» **Pixel coordinate polygons**
****************************************
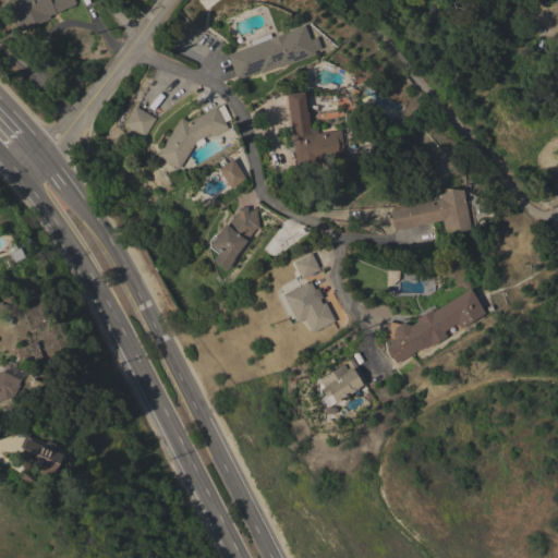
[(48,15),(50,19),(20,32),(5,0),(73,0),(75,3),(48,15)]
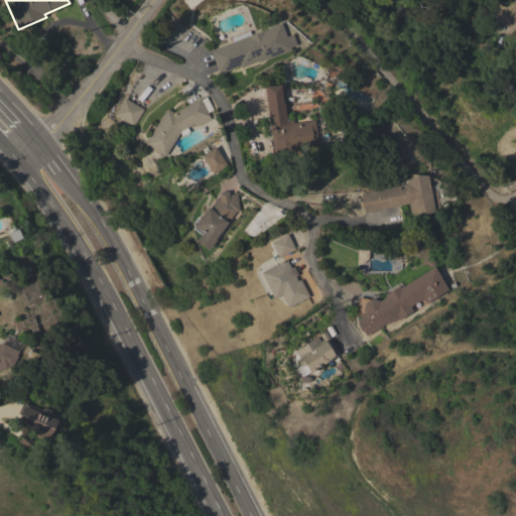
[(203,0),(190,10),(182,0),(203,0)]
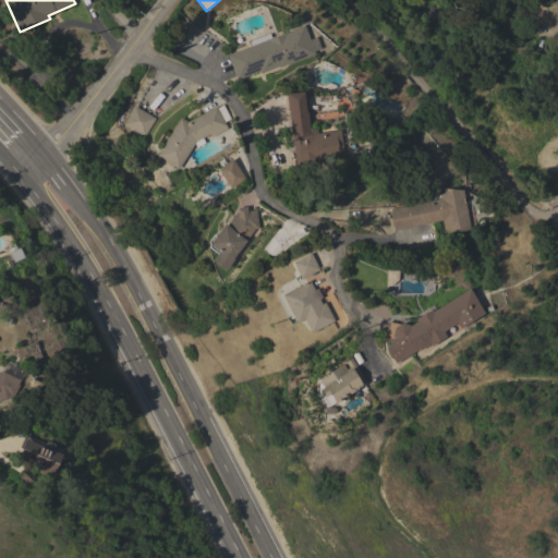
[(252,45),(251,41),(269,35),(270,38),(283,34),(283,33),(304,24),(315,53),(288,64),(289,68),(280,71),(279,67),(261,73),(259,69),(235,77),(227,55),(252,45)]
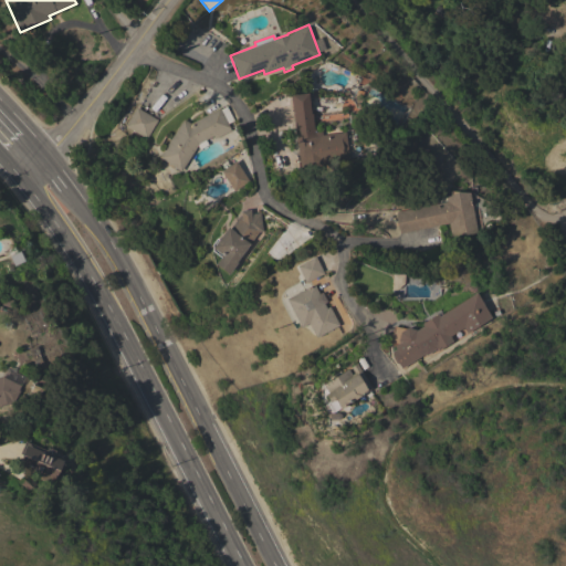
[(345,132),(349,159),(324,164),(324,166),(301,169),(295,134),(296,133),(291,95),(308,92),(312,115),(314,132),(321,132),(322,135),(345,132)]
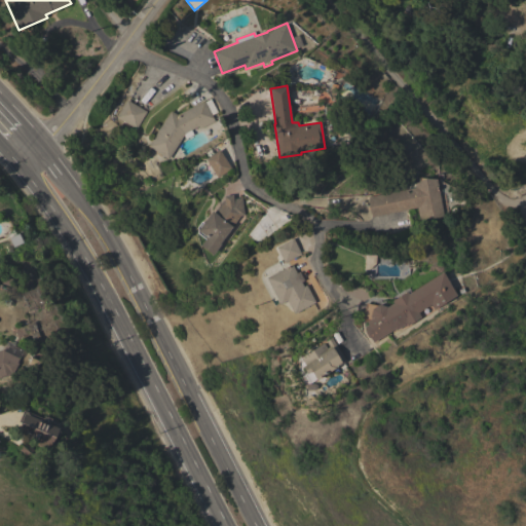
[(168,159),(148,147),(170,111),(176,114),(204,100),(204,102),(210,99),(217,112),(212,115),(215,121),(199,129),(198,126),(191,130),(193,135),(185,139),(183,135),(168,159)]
****************************************
» **Directions**
Each entry, start to finish, goes into your copy exactly; the pictures stay out.

» **Written solution**
[(48,15),(50,19),(20,32),(5,0),(73,0),(75,3),(48,15)]
[(203,0),(190,10),(182,0),(203,0)]
[(252,45),(251,41),(269,35),(270,38),(283,34),(283,33),(304,24),(315,53),(288,64),(289,68),(280,71),(279,67),(261,73),(259,69),(235,77),(227,55),(252,45)]
[(345,132),(349,159),(324,164),(324,166),(301,169),(295,134),(296,133),(291,95),(308,92),(312,115),(314,132),(321,132),(322,135),(345,132)]
[(168,159),(148,147),(170,111),(176,114),(204,100),(204,102),(210,99),(217,112),(212,115),(215,121),(199,129),(198,126),(191,130),(193,135),(185,139),(183,135),(168,159)]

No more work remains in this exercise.